** Activity **
Quote the entries in full, character for character, without their images.

---*---

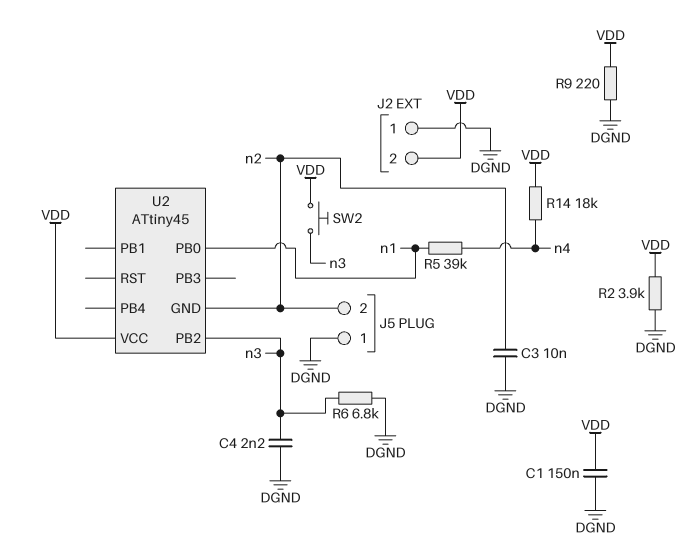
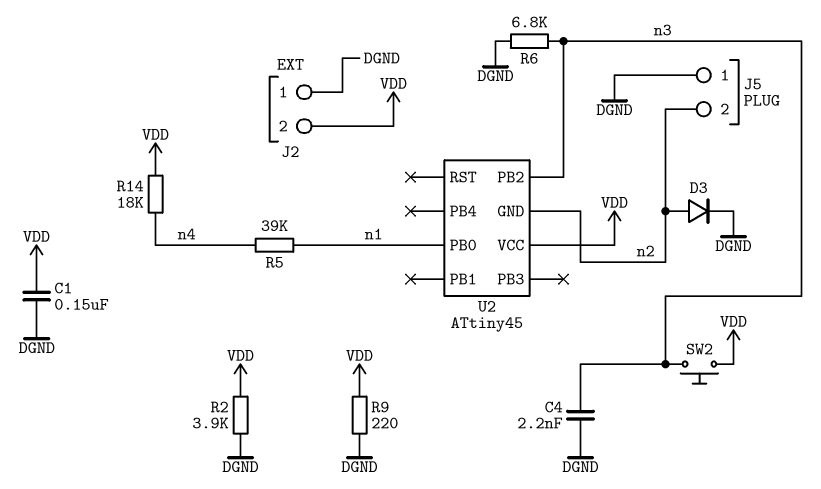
C3: 10nF (DGND, n2) -> none
D3: none -> diode (A n2, K DGND)

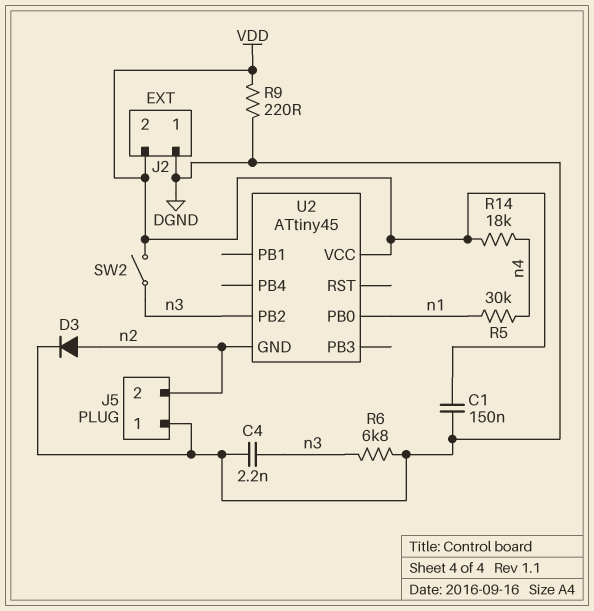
R2: 3.9k (DGND, VDD) -> none
R5: 39k (n1, n4) -> 30k (n1, n4)
SW2: button (VDD, n3) -> switch (VDD, n3)

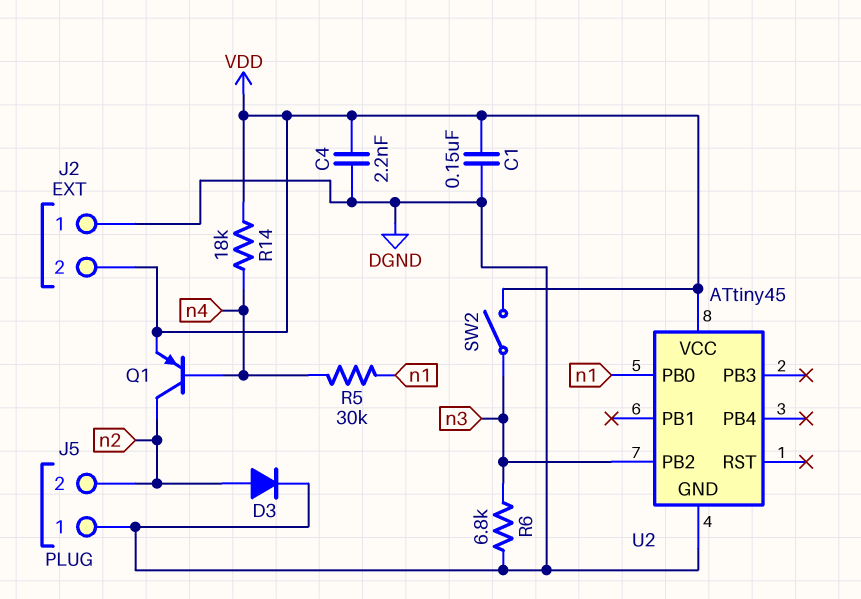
C4: 2.2nF (DGND, n3) -> 2.2nF (DGND, VDD)
Q1: none -> PNP (B n4, C n2, E VDD)
R9: 220 (DGND, VDD) -> none
U2 pin GND: n2 -> DGND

---*---

** Reply to the exercise **
C3: 10nF (DGND, n2) -> none
D3: none -> diode (A n2, K DGND)

R2: 3.9k (DGND, VDD) -> none
R5: 39k (n1, n4) -> 30k (n1, n4)
SW2: button (VDD, n3) -> switch (VDD, n3)

C4: 2.2nF (DGND, n3) -> 2.2nF (DGND, VDD)
Q1: none -> PNP (B n4, C n2, E VDD)
R9: 220 (DGND, VDD) -> none
U2 pin GND: n2 -> DGND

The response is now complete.